### Exercise details
Copy out each line of the listing that has the word "image" in it.

::: Source records

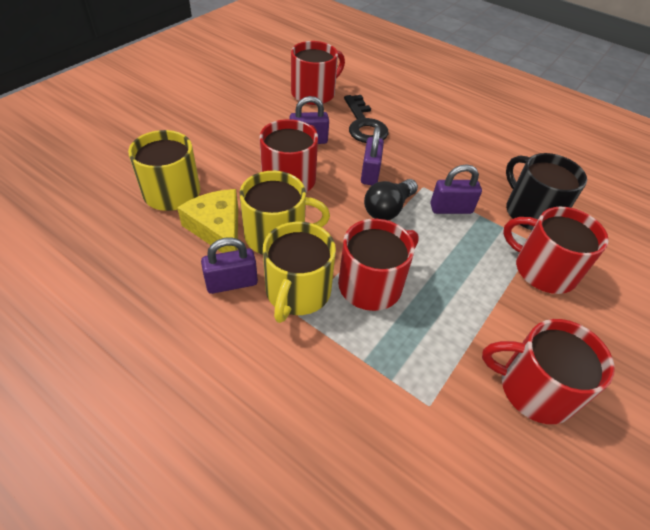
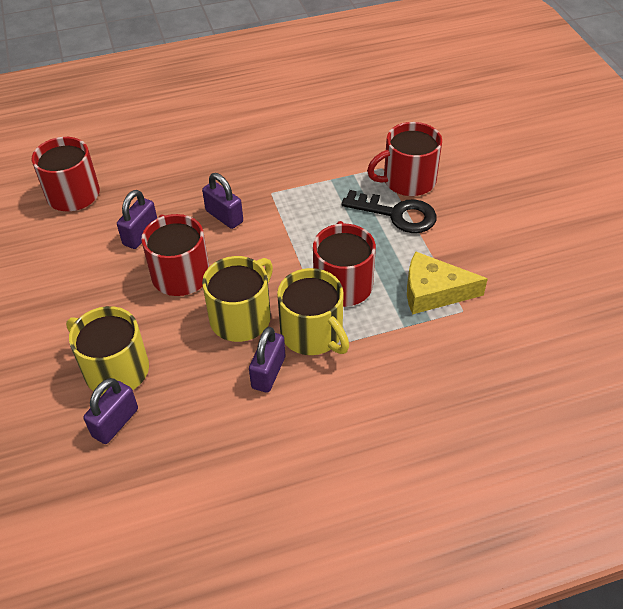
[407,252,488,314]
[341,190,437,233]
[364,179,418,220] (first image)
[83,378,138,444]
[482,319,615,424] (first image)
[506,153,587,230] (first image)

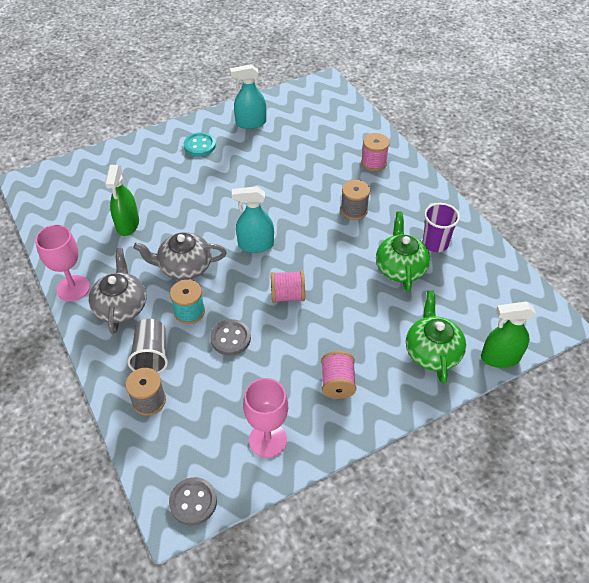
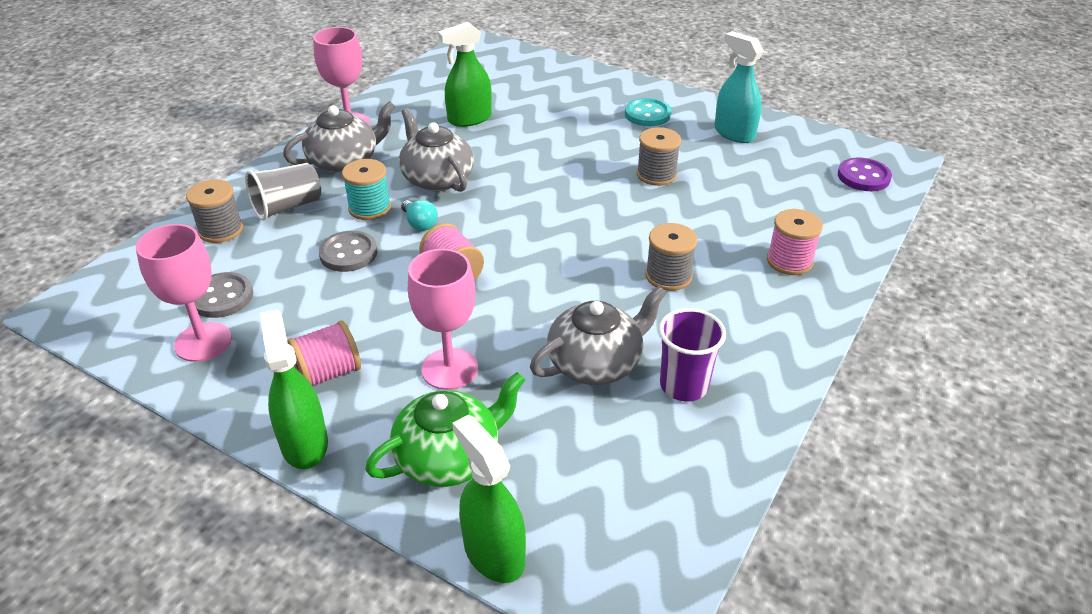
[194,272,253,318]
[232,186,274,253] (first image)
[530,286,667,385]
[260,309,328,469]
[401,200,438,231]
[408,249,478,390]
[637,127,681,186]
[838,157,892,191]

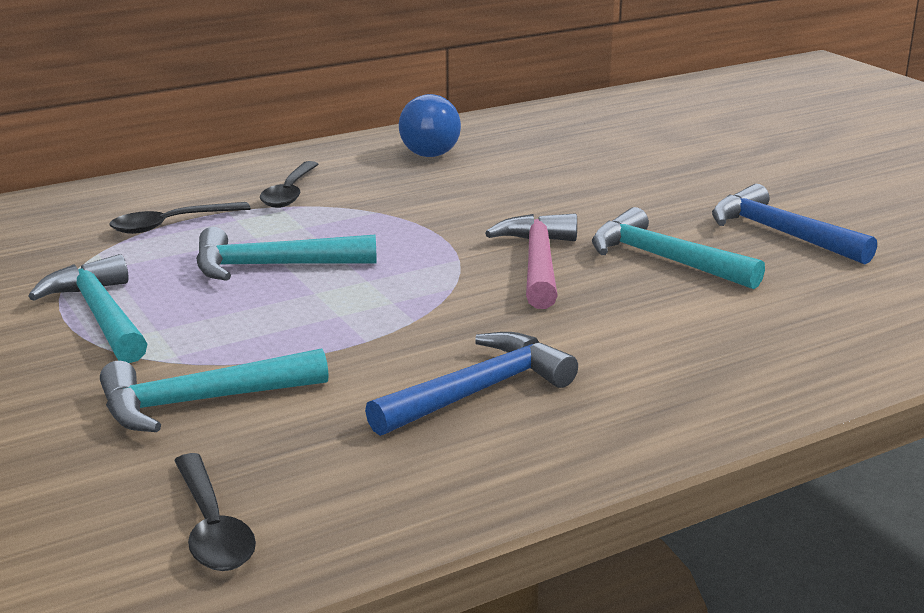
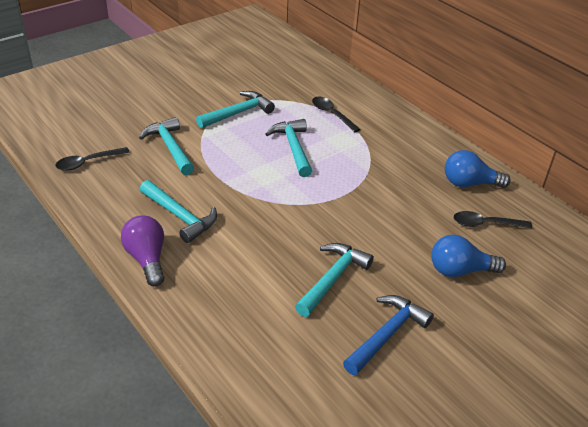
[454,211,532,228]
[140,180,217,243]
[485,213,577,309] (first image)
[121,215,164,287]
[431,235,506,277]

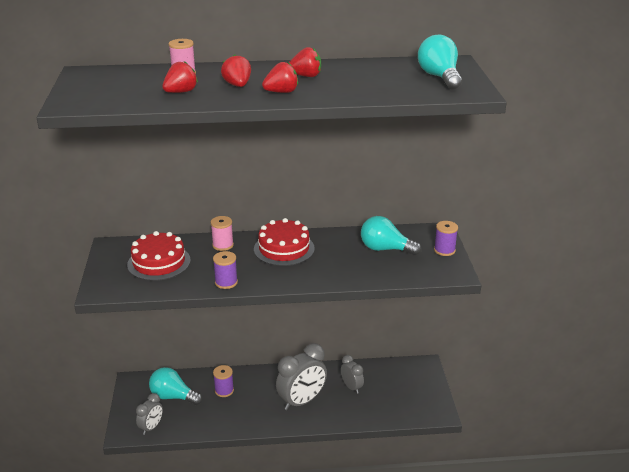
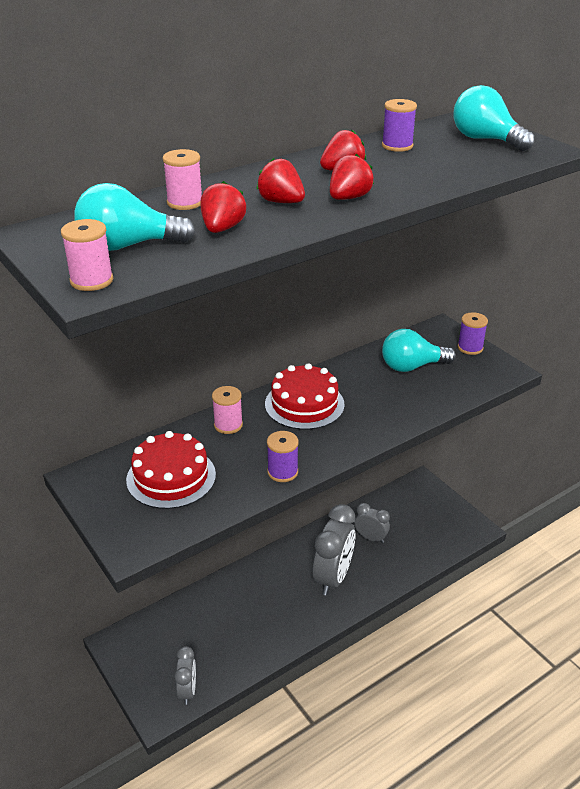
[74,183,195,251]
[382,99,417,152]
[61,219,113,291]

::::::

### Solution to the problem
[364,179,418,220] (first image)
[482,319,615,424] (first image)
[506,153,587,230] (first image)
[232,186,274,253] (first image)
[485,213,577,309] (first image)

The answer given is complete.